* [Problem details] Below are the entries to work from; restate word for word the portion that opens with the line containing "orange line: (154, 526) -> (250, 1131), moved" and closes with the line containing "pink cross: (188, 131)", keeping both.

Records from a collection

* * * * * * *

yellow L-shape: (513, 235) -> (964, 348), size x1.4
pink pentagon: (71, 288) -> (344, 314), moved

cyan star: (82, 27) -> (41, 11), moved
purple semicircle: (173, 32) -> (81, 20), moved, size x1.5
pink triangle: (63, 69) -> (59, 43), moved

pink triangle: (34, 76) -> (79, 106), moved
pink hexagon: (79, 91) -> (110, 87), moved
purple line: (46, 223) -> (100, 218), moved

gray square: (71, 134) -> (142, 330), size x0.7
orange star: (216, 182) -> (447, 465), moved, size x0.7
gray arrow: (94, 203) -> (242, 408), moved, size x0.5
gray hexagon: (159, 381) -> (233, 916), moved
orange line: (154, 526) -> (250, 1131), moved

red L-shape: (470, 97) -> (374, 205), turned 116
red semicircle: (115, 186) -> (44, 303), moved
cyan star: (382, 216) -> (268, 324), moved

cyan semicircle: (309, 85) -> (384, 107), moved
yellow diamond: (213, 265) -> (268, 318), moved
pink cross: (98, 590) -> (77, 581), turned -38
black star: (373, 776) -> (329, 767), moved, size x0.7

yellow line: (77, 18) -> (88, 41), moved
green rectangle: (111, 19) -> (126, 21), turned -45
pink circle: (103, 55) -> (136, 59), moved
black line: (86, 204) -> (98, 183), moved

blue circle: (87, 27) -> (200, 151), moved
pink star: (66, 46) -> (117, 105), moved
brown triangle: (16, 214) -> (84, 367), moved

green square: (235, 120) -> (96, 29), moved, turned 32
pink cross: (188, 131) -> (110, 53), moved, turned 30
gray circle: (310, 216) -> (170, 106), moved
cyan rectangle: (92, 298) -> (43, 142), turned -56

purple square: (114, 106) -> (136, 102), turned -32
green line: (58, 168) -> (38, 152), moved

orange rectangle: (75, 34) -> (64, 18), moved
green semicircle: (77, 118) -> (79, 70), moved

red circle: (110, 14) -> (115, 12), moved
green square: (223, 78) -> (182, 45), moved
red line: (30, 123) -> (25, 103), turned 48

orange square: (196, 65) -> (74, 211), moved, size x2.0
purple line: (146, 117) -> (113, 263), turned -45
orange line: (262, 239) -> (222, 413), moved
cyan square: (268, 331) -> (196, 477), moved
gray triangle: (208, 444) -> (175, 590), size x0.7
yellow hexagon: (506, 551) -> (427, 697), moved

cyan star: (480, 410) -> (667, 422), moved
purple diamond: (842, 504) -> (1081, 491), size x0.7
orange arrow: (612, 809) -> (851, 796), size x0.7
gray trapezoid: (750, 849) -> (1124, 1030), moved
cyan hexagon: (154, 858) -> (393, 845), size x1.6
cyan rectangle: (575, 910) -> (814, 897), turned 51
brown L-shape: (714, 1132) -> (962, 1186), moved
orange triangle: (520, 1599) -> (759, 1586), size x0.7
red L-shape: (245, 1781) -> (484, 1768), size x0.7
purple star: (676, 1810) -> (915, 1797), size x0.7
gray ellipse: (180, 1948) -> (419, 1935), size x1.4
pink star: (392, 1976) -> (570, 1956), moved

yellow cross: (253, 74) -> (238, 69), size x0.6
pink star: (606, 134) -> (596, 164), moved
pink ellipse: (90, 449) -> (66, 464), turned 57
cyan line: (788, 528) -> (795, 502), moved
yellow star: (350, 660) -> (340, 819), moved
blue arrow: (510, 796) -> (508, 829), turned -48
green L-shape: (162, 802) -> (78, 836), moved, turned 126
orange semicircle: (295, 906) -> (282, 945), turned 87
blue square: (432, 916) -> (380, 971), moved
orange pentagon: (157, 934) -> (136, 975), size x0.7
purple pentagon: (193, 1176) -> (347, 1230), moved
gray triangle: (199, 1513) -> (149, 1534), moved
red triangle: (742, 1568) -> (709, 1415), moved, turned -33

* * * * * * *

* [Result for this task]
orange line: (154, 526) -> (250, 1131), moved

red L-shape: (470, 97) -> (374, 205), turned 116
red semicircle: (115, 186) -> (44, 303), moved
cyan star: (382, 216) -> (268, 324), moved

cyan semicircle: (309, 85) -> (384, 107), moved
yellow diamond: (213, 265) -> (268, 318), moved
pink cross: (98, 590) -> (77, 581), turned -38
black star: (373, 776) -> (329, 767), moved, size x0.7

yellow line: (77, 18) -> (88, 41), moved
green rectangle: (111, 19) -> (126, 21), turned -45
pink circle: (103, 55) -> (136, 59), moved
black line: (86, 204) -> (98, 183), moved

blue circle: (87, 27) -> (200, 151), moved
pink star: (66, 46) -> (117, 105), moved
brown triangle: (16, 214) -> (84, 367), moved

green square: (235, 120) -> (96, 29), moved, turned 32
pink cross: (188, 131) -> (110, 53), moved, turned 30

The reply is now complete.